▼

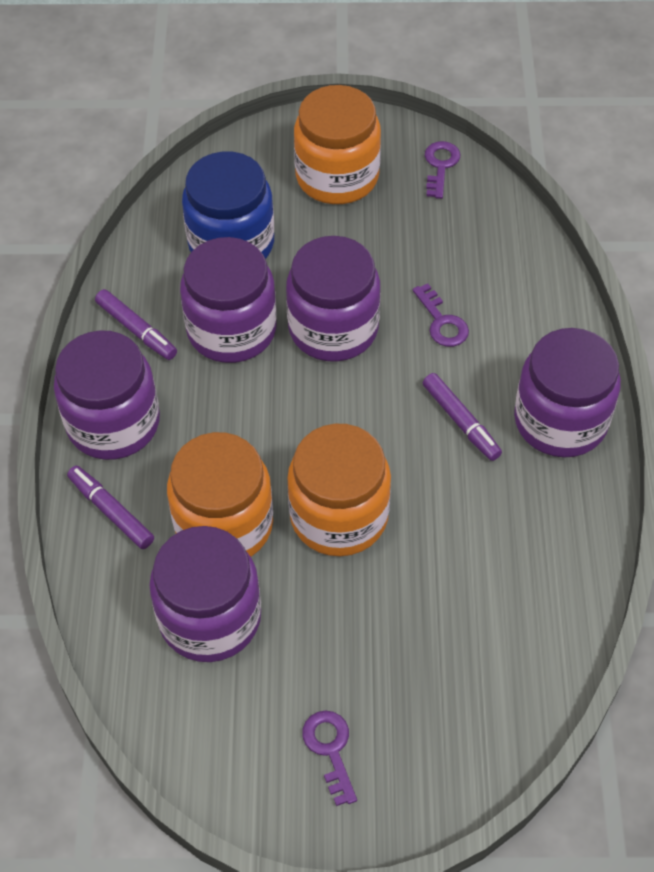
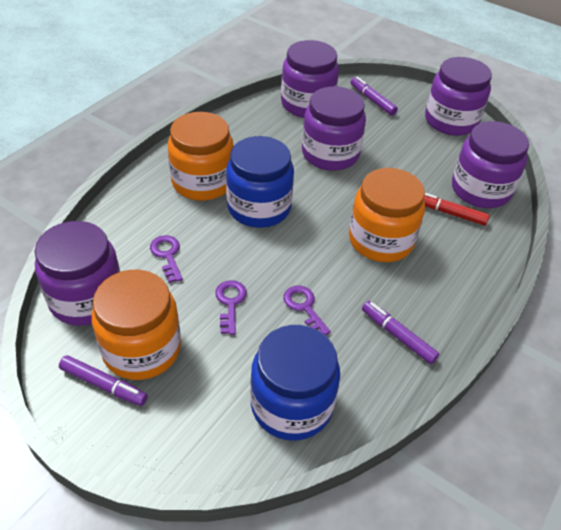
blue jar: 1 -> 2
red marker: 0 -> 1

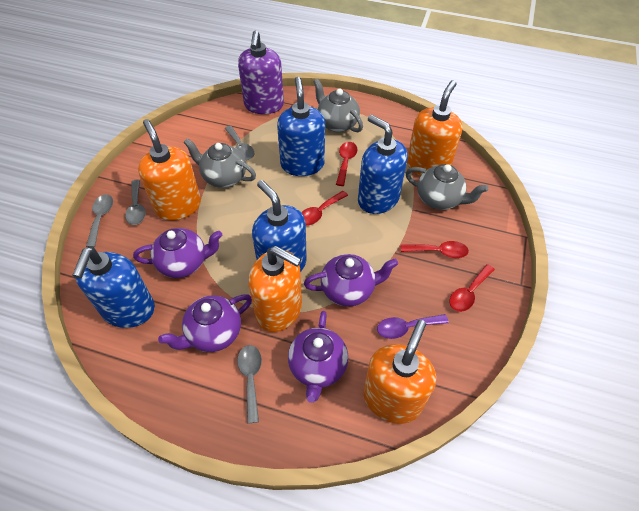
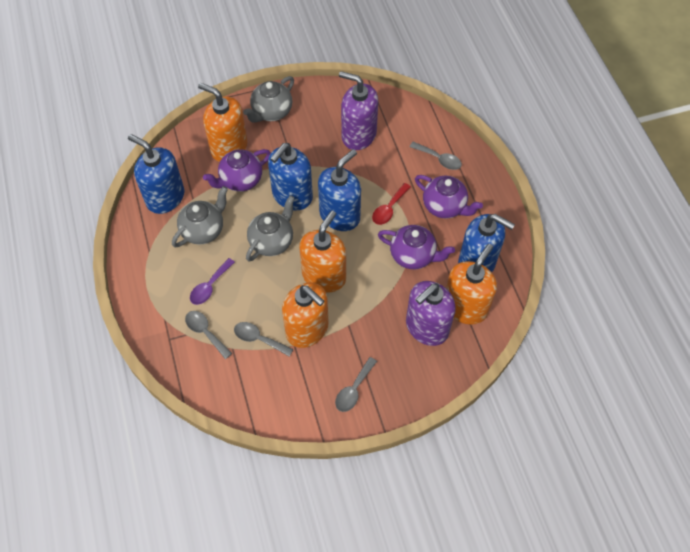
purple soap dispenser: 1 -> 2
purple teapot: 4 -> 3
red spoon: 4 -> 1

▲

**Task statement**
Take the lines from the one holding "red marker: 0 -> 1" through the last line of the data above and copy them exactly, both ends included, omitting all pictures.

**Result of the exercise**
red marker: 0 -> 1

purple soap dispenser: 1 -> 2
purple teapot: 4 -> 3
red spoon: 4 -> 1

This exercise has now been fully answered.